=== Records to process ===
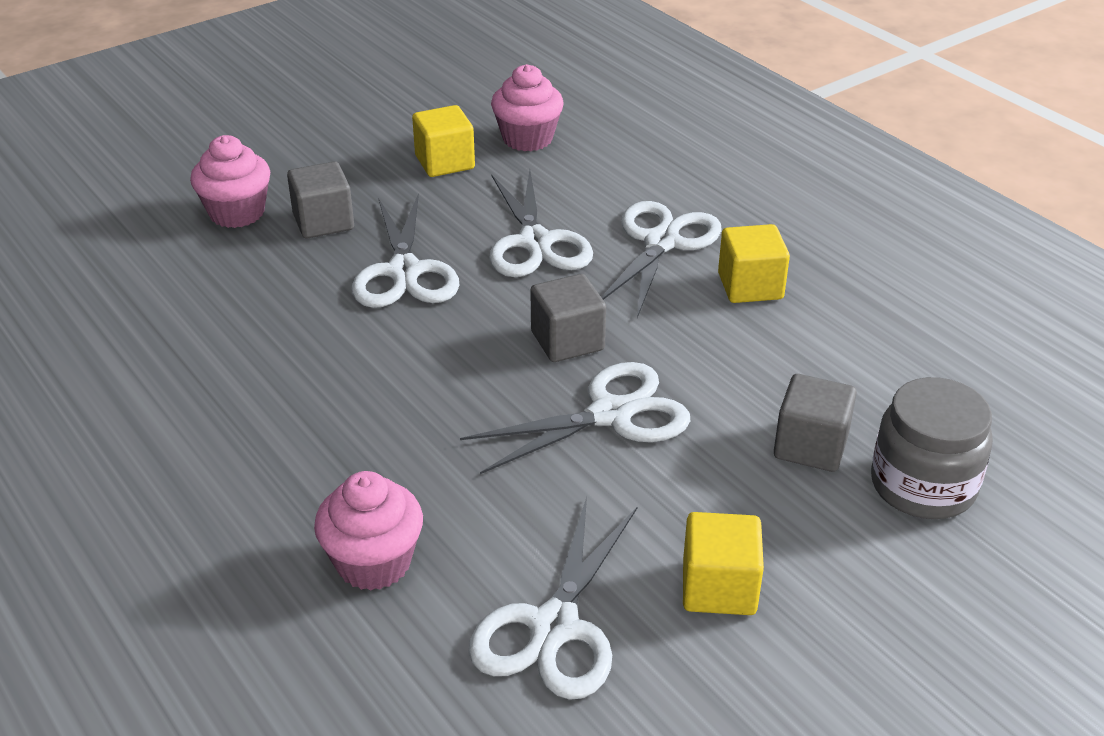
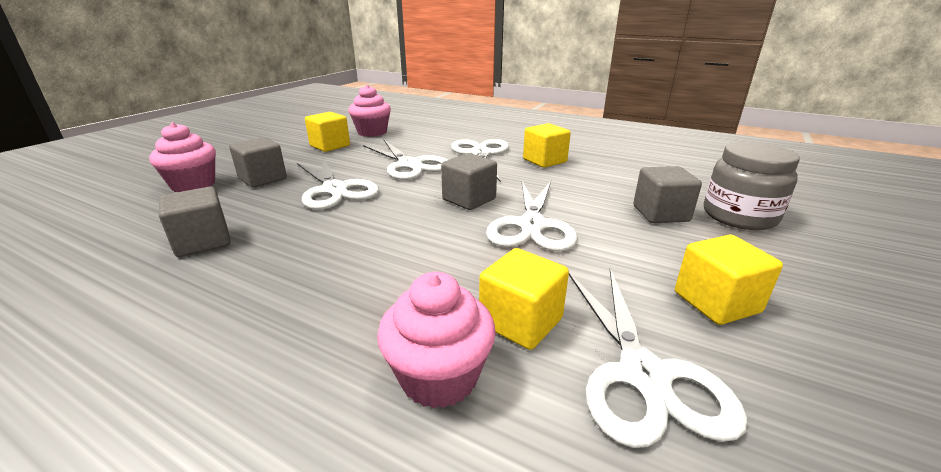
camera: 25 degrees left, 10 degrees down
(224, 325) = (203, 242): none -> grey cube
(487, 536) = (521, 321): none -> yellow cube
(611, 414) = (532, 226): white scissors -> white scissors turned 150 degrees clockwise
===
=== Records to process ===
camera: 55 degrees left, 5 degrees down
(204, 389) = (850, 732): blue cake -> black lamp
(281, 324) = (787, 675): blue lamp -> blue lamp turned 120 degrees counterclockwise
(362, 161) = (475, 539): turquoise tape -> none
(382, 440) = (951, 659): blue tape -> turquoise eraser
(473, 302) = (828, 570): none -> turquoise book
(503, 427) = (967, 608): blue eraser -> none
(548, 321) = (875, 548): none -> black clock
===
For the listing above, print only the lines starting at the line containing "camera: 25 degrees left, 10 degrees down" and ending at the line containing "(611, 414) = (532, 226): white", exactly, both included.

__Worked solution__:
camera: 25 degrees left, 10 degrees down
(224, 325) = (203, 242): none -> grey cube
(487, 536) = (521, 321): none -> yellow cube
(611, 414) = (532, 226): white scissors -> white scissors turned 150 degrees clockwise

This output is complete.